| Data records |
══════════

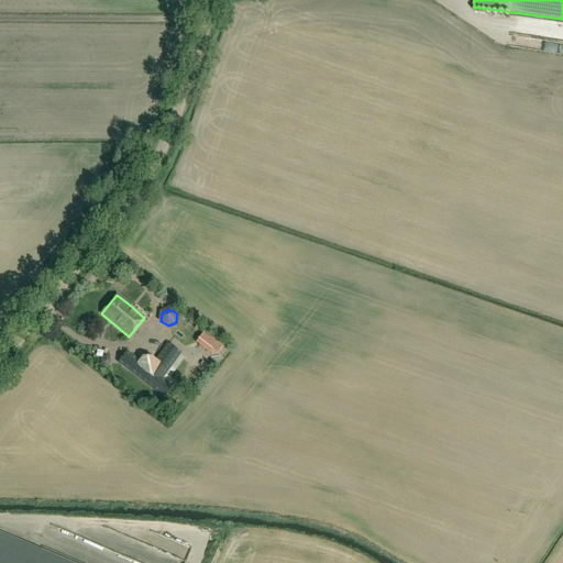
[(224,343),(206,330),(197,343),(214,356),(224,343)]
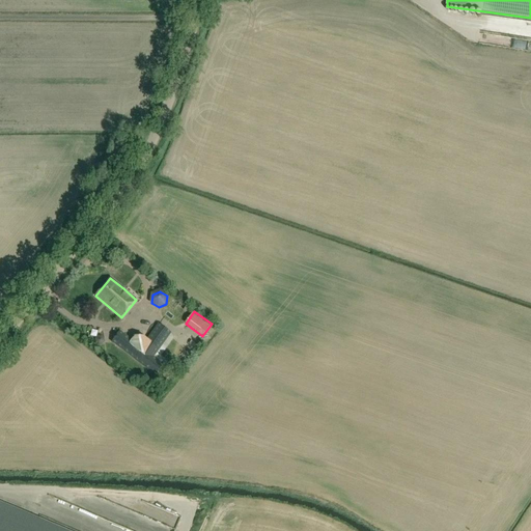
[(170,334),(158,325),(146,341),(143,339),(134,338),(132,341),(120,332),(112,342),(155,375),(163,365),(154,357),(170,334)]
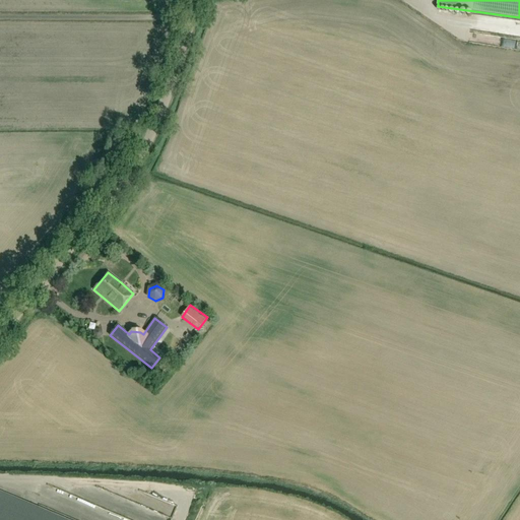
[(66,519),(0,492),(0,519),(66,519)]
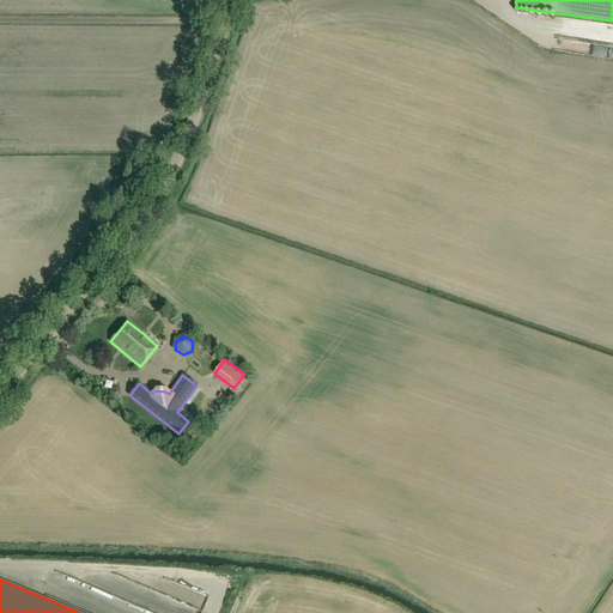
All buildings are outlined.
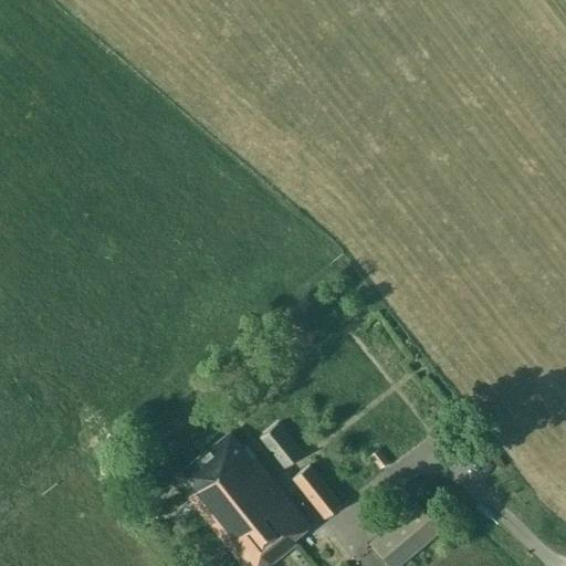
[(283,469),(302,453),(278,422),(259,438),(283,469)]
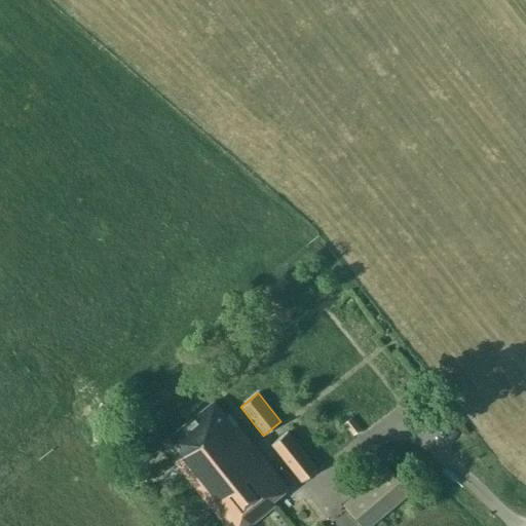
[(173,459),(197,490),(254,446),(228,414),(226,416),(214,401),(163,441),(176,457),(173,459)]
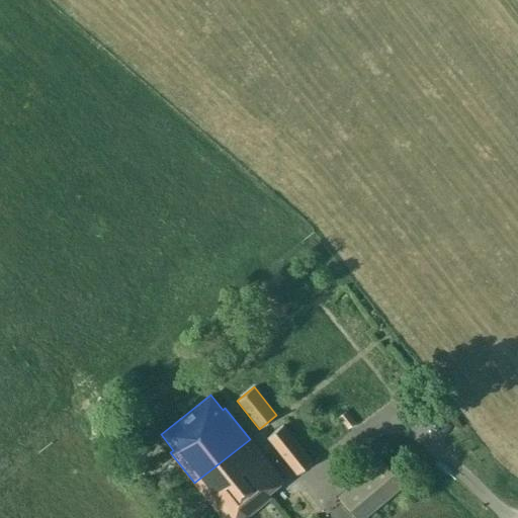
[(346,411),(338,417),(347,429),(356,422),(346,411)]
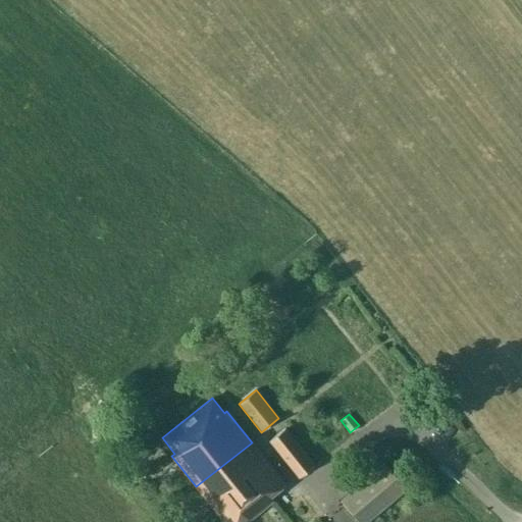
[(285,427),(269,440),(298,478),(315,464),(285,427)]
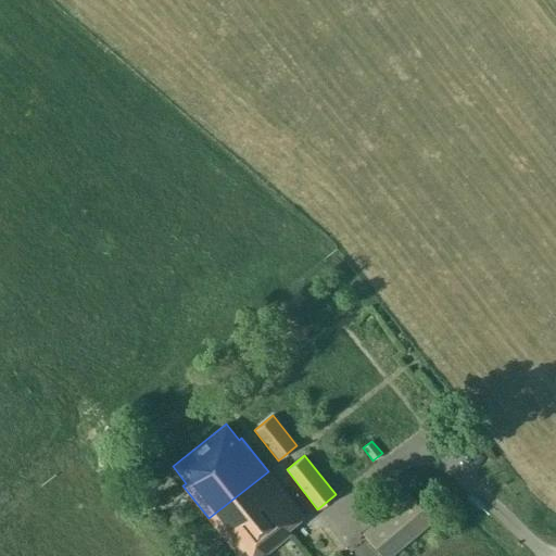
[(304,516),(268,471),(209,518),(238,555),(262,555),(291,533),(288,529),(304,516)]
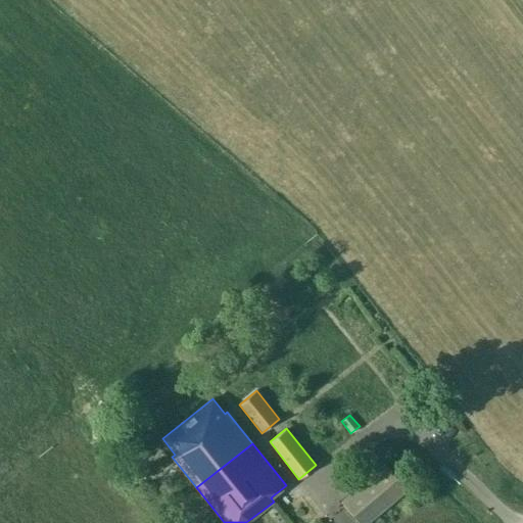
[(339,500),(359,522),(367,522),(407,489),(384,463),(339,500)]
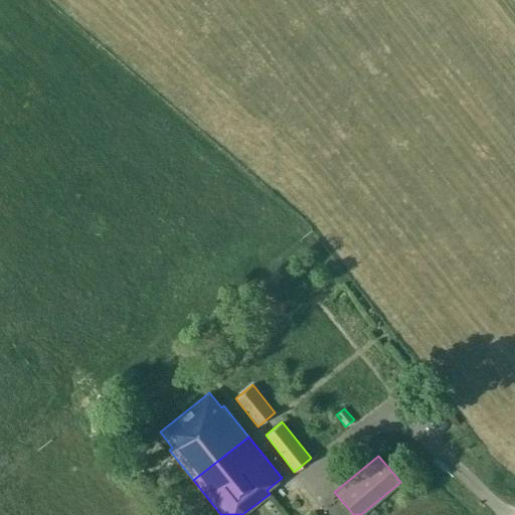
All buildings are outlined.
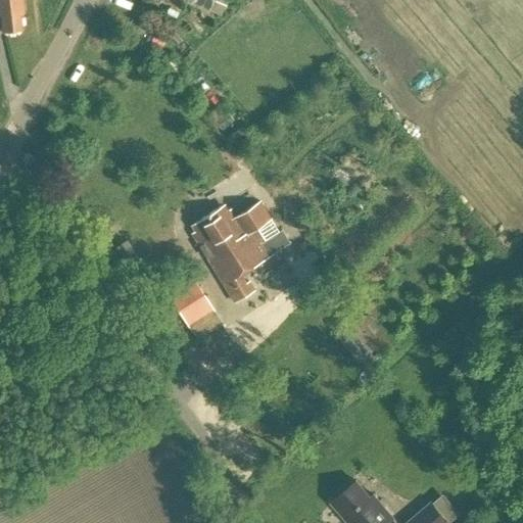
[(0,0),(0,13),(1,13),(2,33),(20,32),(19,13),(22,13),(20,0),(0,0)]
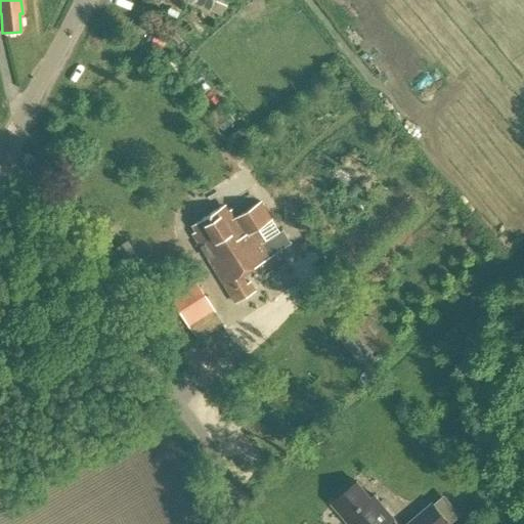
[(228,0),(188,0),(188,1),(222,16),(228,0)]
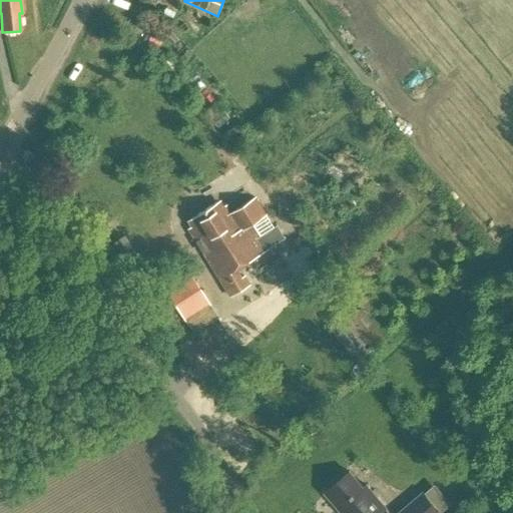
[(146,9),(135,5),(131,15),(142,20),(146,9)]
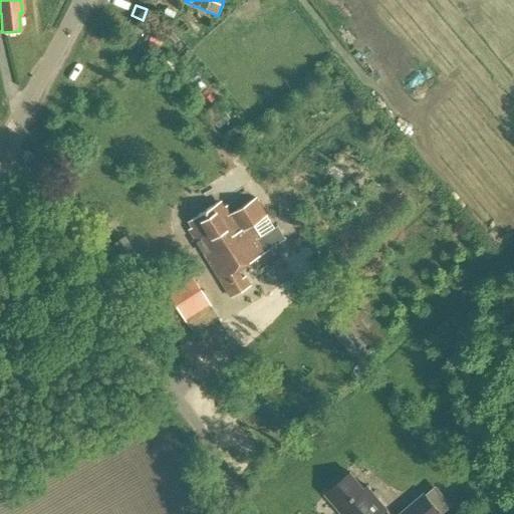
[(266,215),(254,197),(230,212),(226,206),(223,208),(219,201),(187,221),(191,227),(187,230),(229,296),(249,284),(244,276),(241,278),(235,269),(284,238),(276,226),(258,237),(250,225),(266,215)]
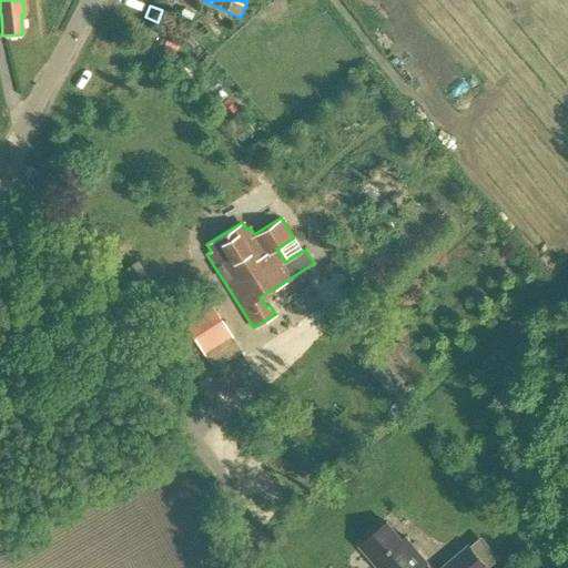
[(241,351),(209,302),(182,322),(212,368),(241,351)]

══════════

Exactly as they appear, repeat the lines from the one containing "[(66,519),(0,492),(0,519),(66,519)]" through the last line of the entries, counting both ends. Pictures stay out.

[(66,519),(0,492),(0,519),(66,519)]
All buildings are outlined.
[(283,469),(302,453),(278,422),(259,438),(283,469)]
[(173,459),(197,490),(254,446),(228,414),(226,416),(214,401),(163,441),(176,457),(173,459)]
[(346,411),(338,417),(347,429),(356,422),(346,411)]
[(285,427),(269,440),(298,478),(315,464),(285,427)]
[(304,516),(268,471),(209,518),(238,555),(262,555),(291,533),(288,529),(304,516)]
[(339,500),(359,522),(367,522),(407,489),(384,463),(339,500)]
All buildings are outlined.
[(0,0),(0,13),(1,13),(2,33),(20,32),(19,13),(22,13),(20,0),(0,0)]
[(228,0),(188,0),(188,1),(222,16),(228,0)]
[(146,9),(135,5),(131,15),(142,20),(146,9)]
[(266,215),(254,197),(230,212),(226,206),(223,208),(219,201),(187,221),(191,227),(187,230),(229,296),(249,284),(244,276),(241,278),(235,269),(284,238),(276,226),(258,237),(250,225),(266,215)]
[(241,351),(209,302),(182,322),(212,368),(241,351)]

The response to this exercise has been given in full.